(Records provided)

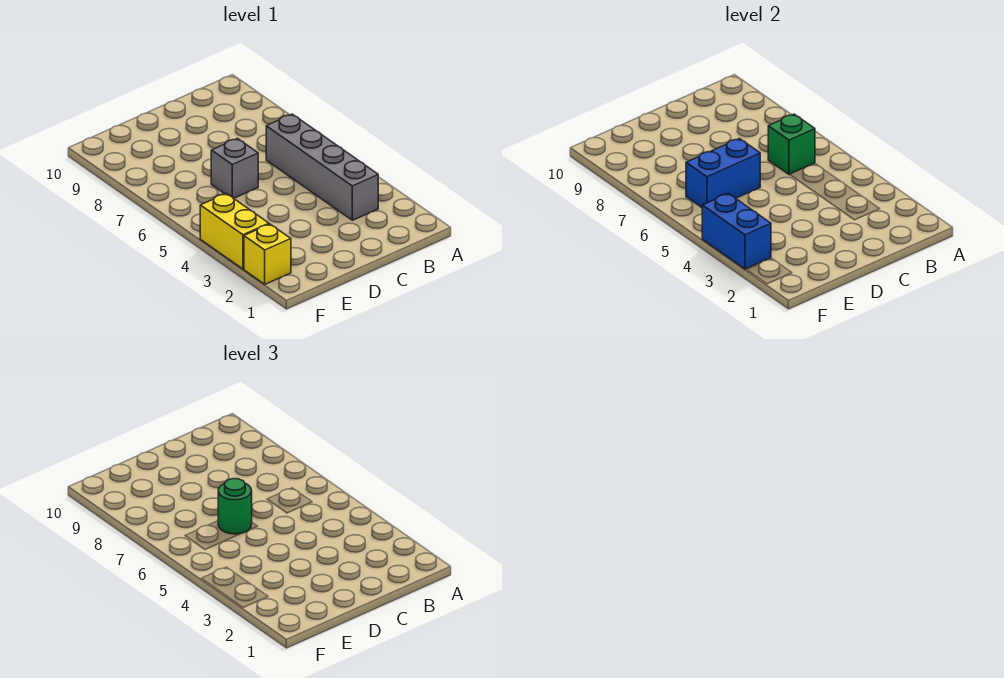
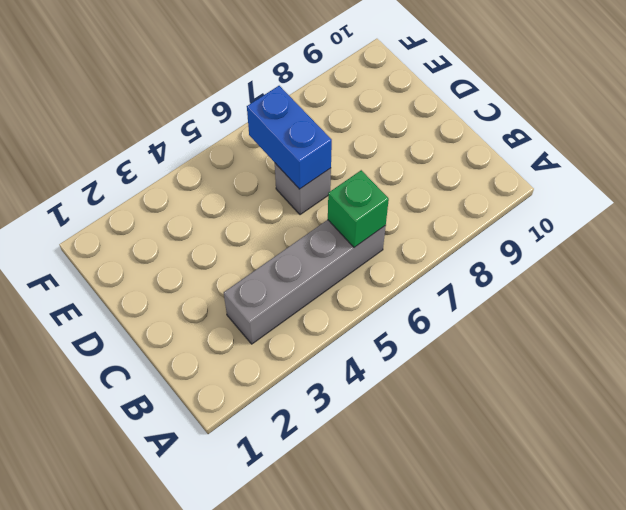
none -> yellow 1x1 brick [244,224,291,284]
none -> yellow 1x2 brick [200,194,269,269]

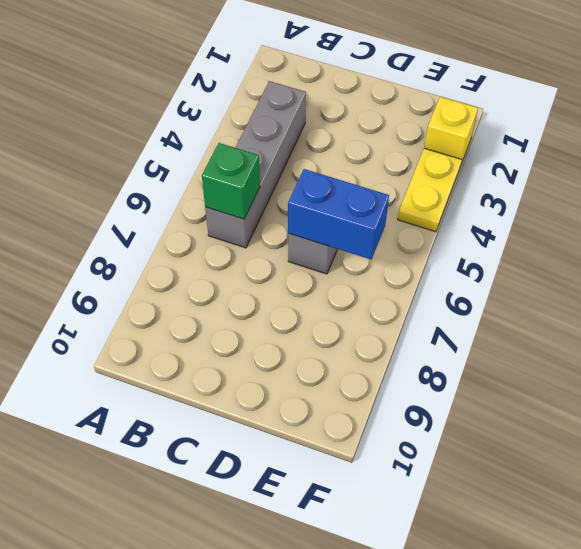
yellow 1x2 plate [398,148,462,232] -> yellow 1x2 brick [200,194,269,269]
none -> blue 1x2 brick [702,194,771,269]
none -> green 1x1 round brick [218,479,252,534]

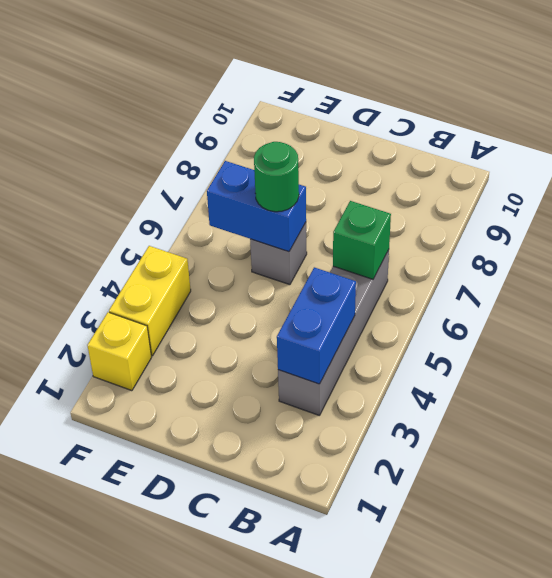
blue 1x2 brick [277,267,356,384] -> blue 1x2 brick moved to [702,194,771,269]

(End Records provided)

→ Instructions to follow
Everything in the listing must be restated word for word, except for the pictures.

→ Result of the exercise
none -> yellow 1x1 brick [244,224,291,284]
none -> yellow 1x2 brick [200,194,269,269]

yellow 1x2 plate [398,148,462,232] -> yellow 1x2 brick [200,194,269,269]
none -> blue 1x2 brick [702,194,771,269]
none -> green 1x1 round brick [218,479,252,534]

blue 1x2 brick [277,267,356,384] -> blue 1x2 brick moved to [702,194,771,269]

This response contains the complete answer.